## Instructions for the task
Using the data below, return every line that holds the word "repainted".

═════ Information supplied

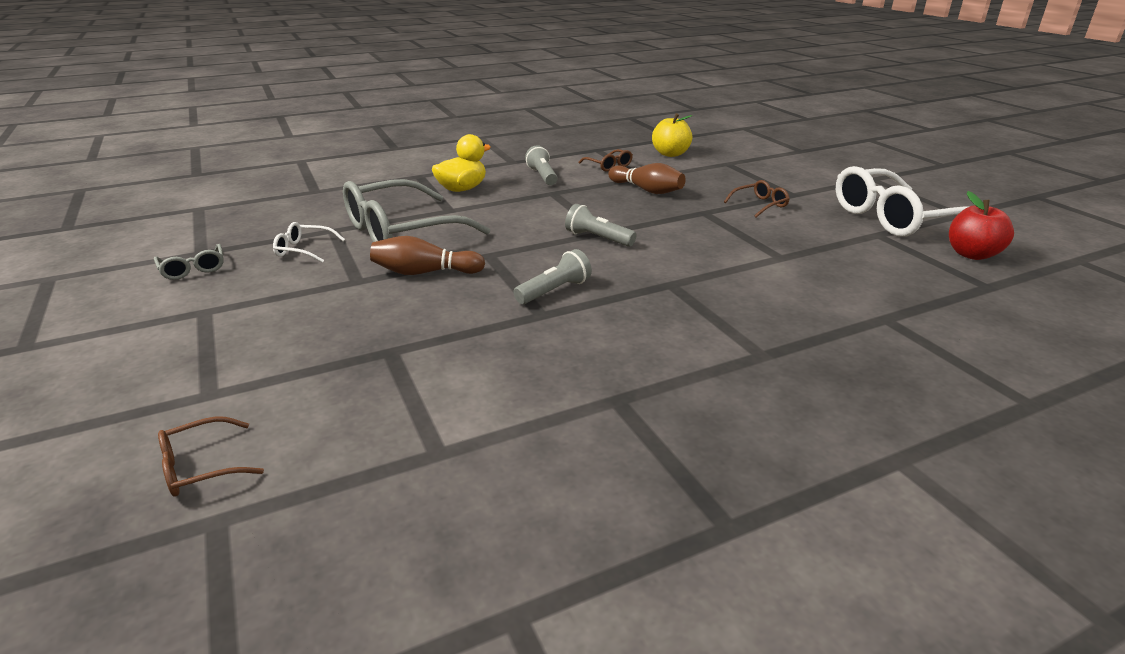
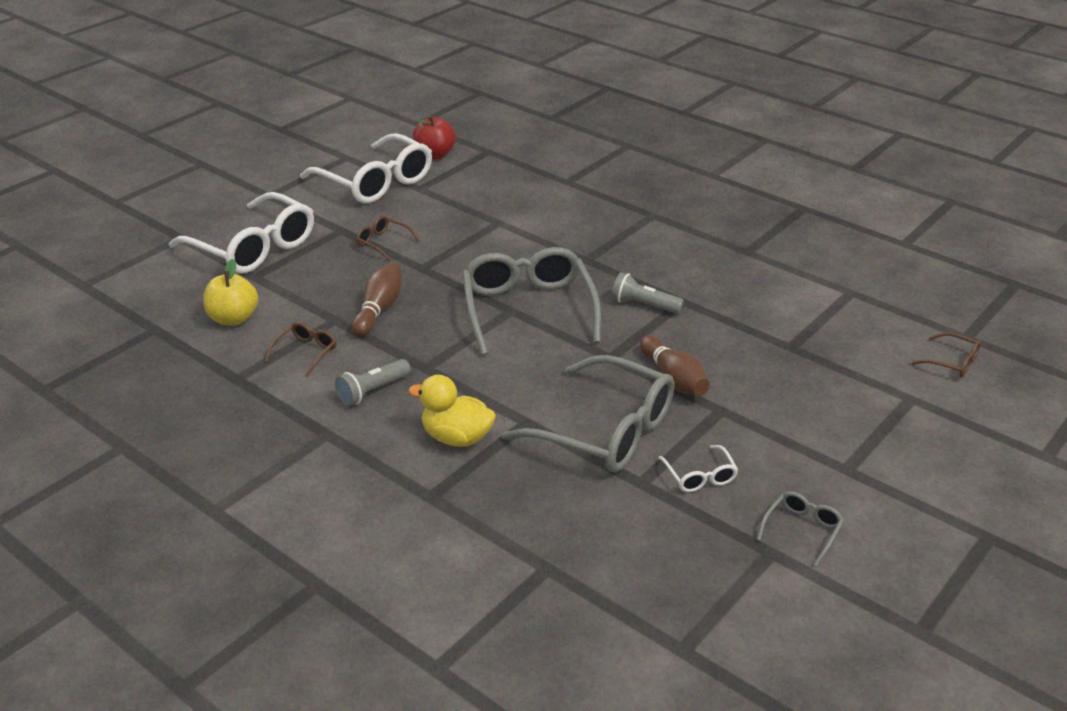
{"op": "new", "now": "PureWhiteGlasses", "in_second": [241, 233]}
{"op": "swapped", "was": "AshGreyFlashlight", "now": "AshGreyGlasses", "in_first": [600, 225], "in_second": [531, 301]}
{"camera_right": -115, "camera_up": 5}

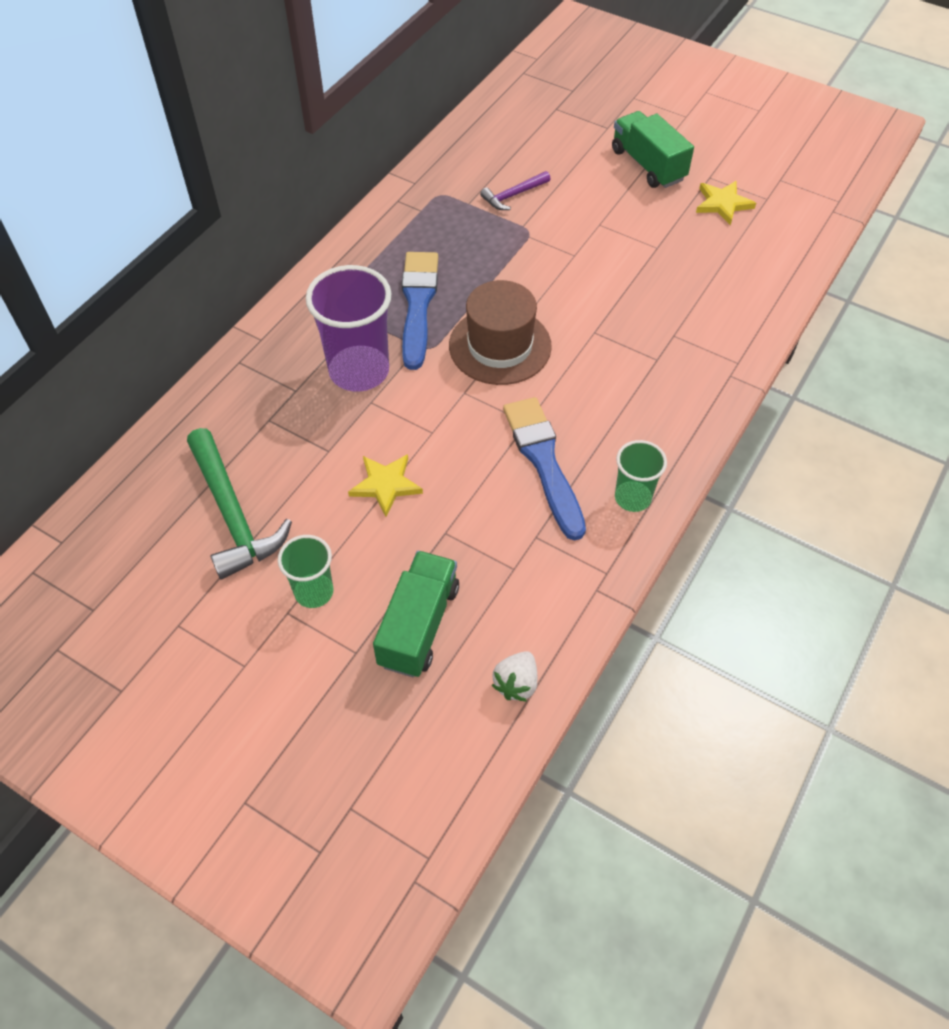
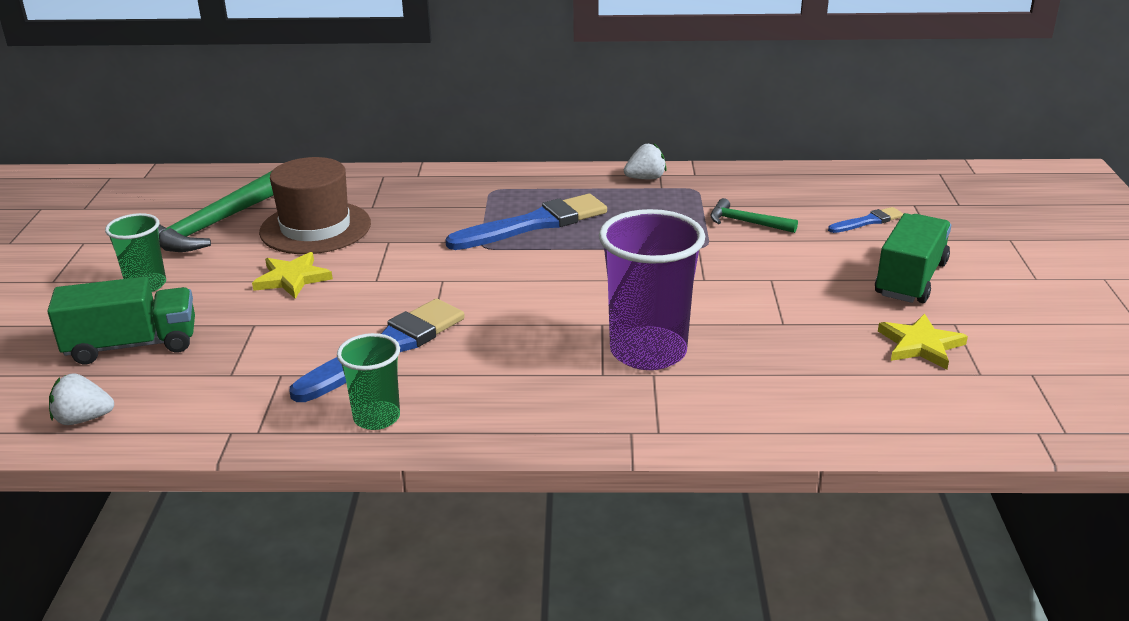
{"op": "shifted", "was": "BrownHat", "in_first": [500, 332], "in_second": [315, 205]}
{"op": "shifted", "was": "VioletTumbler", "in_first": [349, 328], "in_second": [652, 289]}
{"op": "new", "now": "PureWhiteBerry", "in_second": [645, 161]}
{"op": "repainted", "was": "VioletHammer", "now": "EmeraldHammer", "in_first": [515, 190], "in_second": [754, 215]}
{"op": "new", "now": "BluePaintbrush", "in_second": [865, 220]}
{"camera_right": 60, "camera_up": -25}

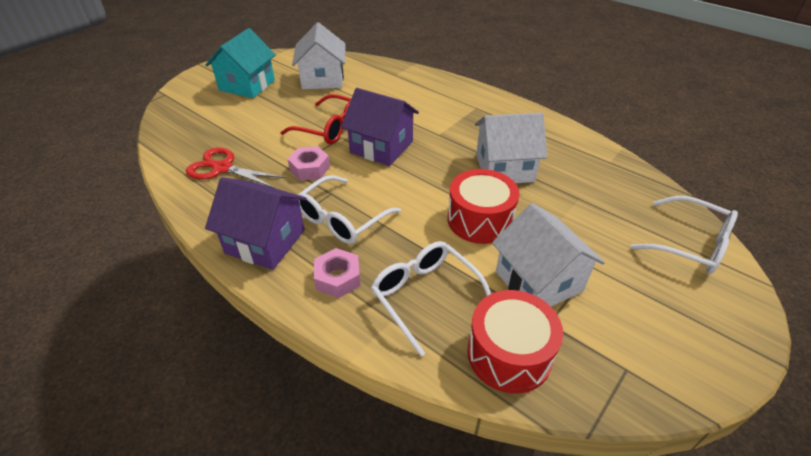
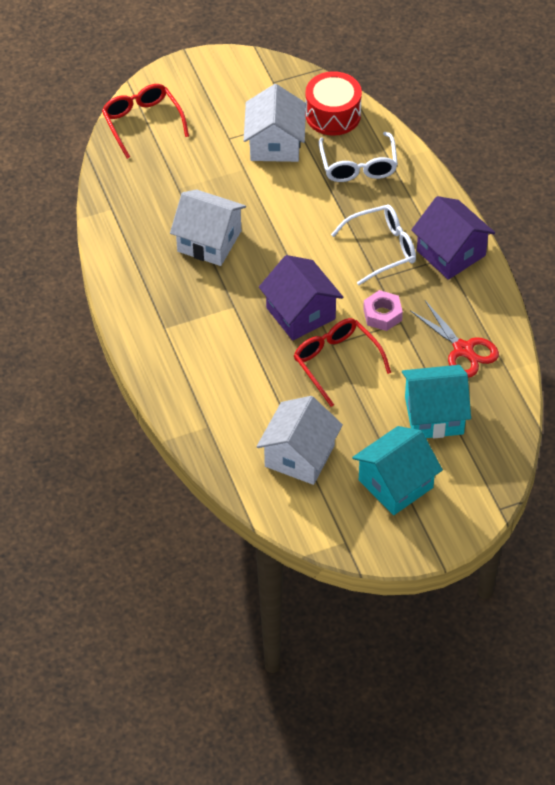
{"op": "repainted", "was": "PureWhiteGlasses", "now": "RedGlasses", "in_first": [684, 235], "in_second": [145, 121]}
{"op": "new", "now": "TealHouse", "in_second": [436, 401]}
{"op": "gone", "was": "RosePinkNut", "in_first": [337, 273]}
{"op": "gone", "was": "RedSnareDrum", "in_first": [484, 206]}
{"camera_right": -150, "camera_up": 10}

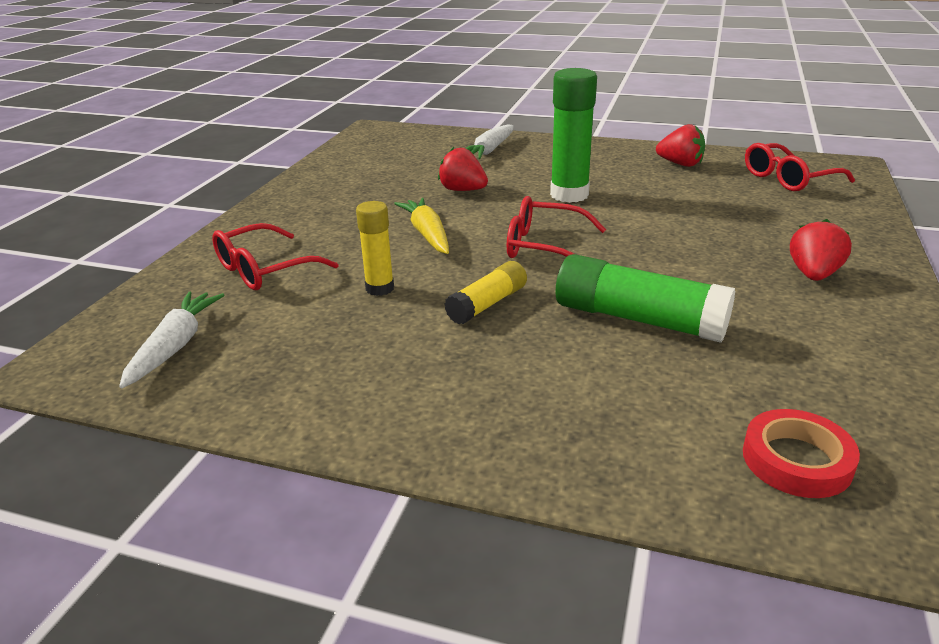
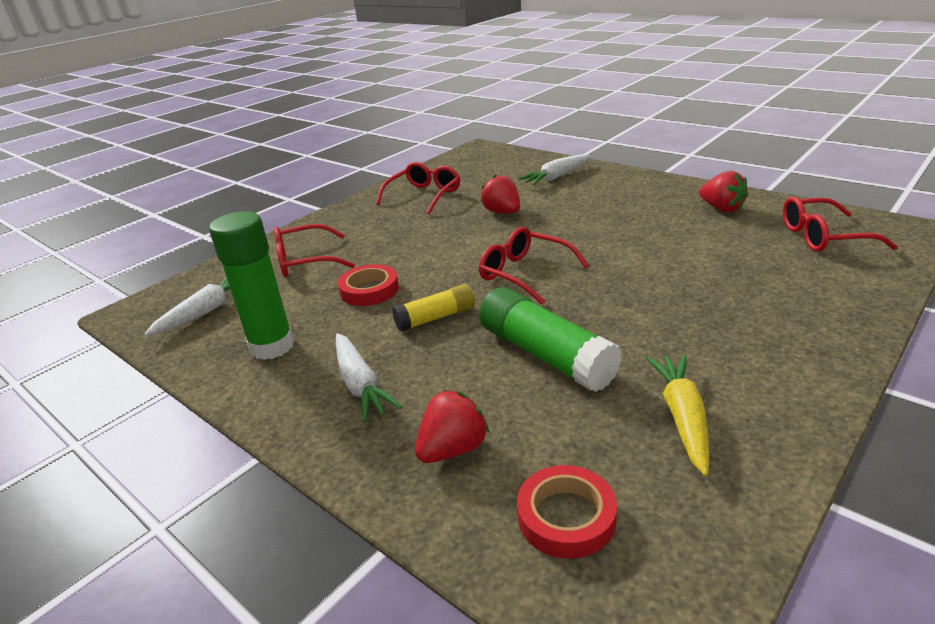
{"op": "shifted", "was": "EmeraldGlueStick", "in_first": [573, 135], "in_second": [251, 285]}
{"op": "new", "now": "PureWhiteRootVegetable", "in_second": [369, 378]}
{"op": "swapped", "was": "BrightYellowGlueStick", "now": "RedStickyTape", "in_first": [375, 248], "in_second": [368, 285]}
{"op": "new", "now": "RedGlasses", "in_second": [418, 188]}
{"op": "shifted", "was": "RedBerry", "in_first": [821, 250], "in_second": [452, 426]}
{"op": "shifted", "was": "BrightYellowRootVegetable", "in_first": [421, 226], "in_second": [677, 415]}
{"camera_right": 25, "camera_up": 0}

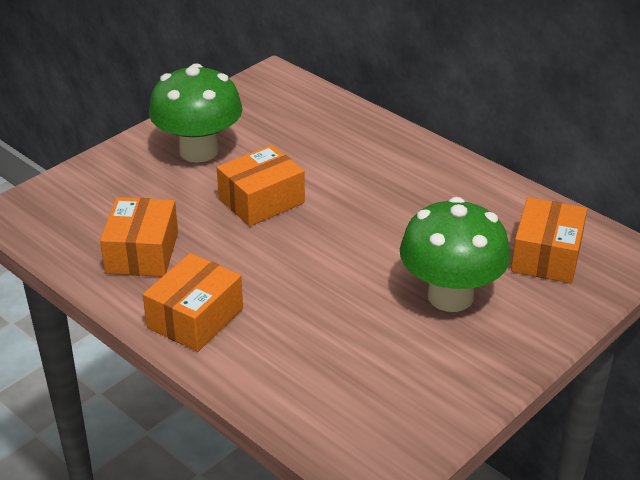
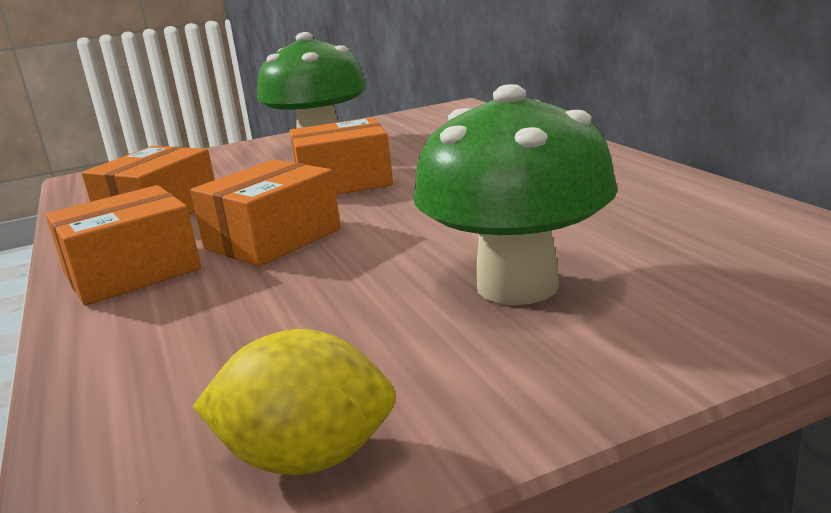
{"op": "shifted", "was": "OrangePackage", "in_first": [549, 240], "in_second": [265, 213]}
{"op": "new", "now": "BrightYellowLemon", "in_second": [294, 402]}
{"camera_right": 25, "camera_up": -15}

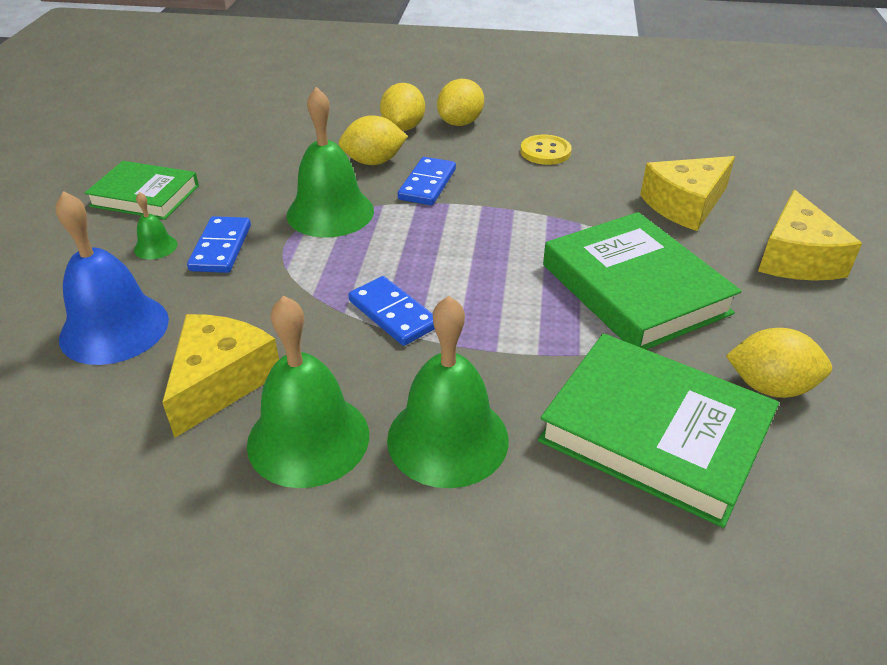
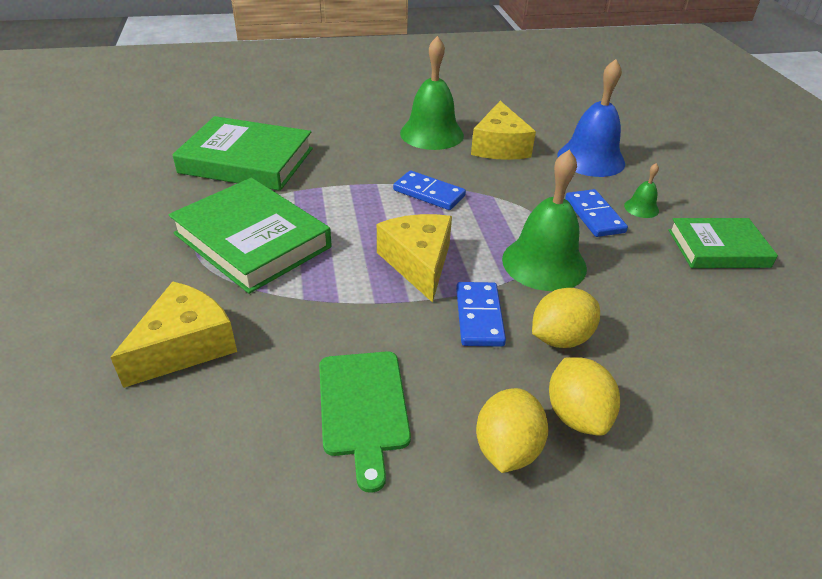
{"op": "swapped", "was": "BrightYellowShirtButton", "now": "EmeraldChoppingBoard", "in_first": [546, 150], "in_second": [365, 422]}
{"op": "shifted", "was": "BrightYellowPieceOfCheese", "in_first": [810, 235], "in_second": [414, 258]}
{"op": "gone", "was": "EmeraldSchoolBell", "in_first": [448, 392]}
{"op": "gone", "was": "BrightYellowLemon", "in_first": [779, 363]}
{"camera_right": 160, "camera_up": 0}

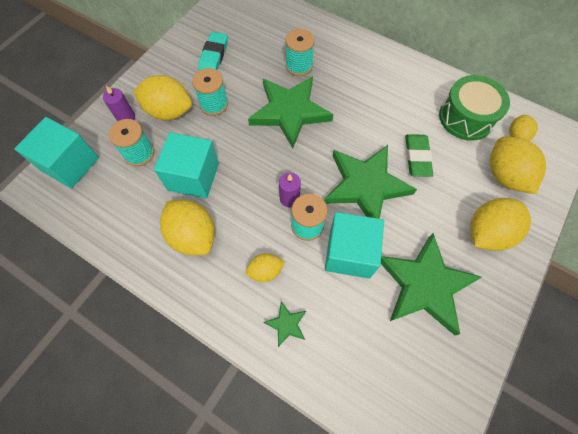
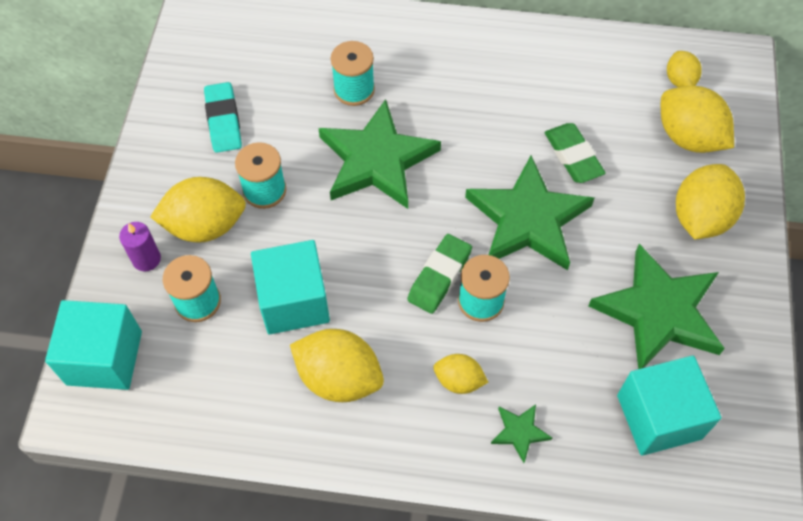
{"op": "swapped", "was": "VioletCandle", "now": "EmeraldPencilEraser", "in_first": [290, 190], "in_second": [439, 274]}
{"op": "rotated", "was": "BrightYellowLemon", "in_first": [265, 267], "in_second": [460, 374], "clockwise": 60}
{"op": "shifted", "was": "TealCube", "in_first": [354, 245], "in_second": [669, 405]}
{"op": "gone", "was": "EmeraldSnareDrum", "in_first": [474, 108]}
{"camera_right": -25, "camera_up": -5}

══════════

## Problem solution
{"op": "repainted", "was": "VioletHammer", "now": "EmeraldHammer", "in_first": [515, 190], "in_second": [754, 215]}
{"op": "repainted", "was": "PureWhiteGlasses", "now": "RedGlasses", "in_first": [684, 235], "in_second": [145, 121]}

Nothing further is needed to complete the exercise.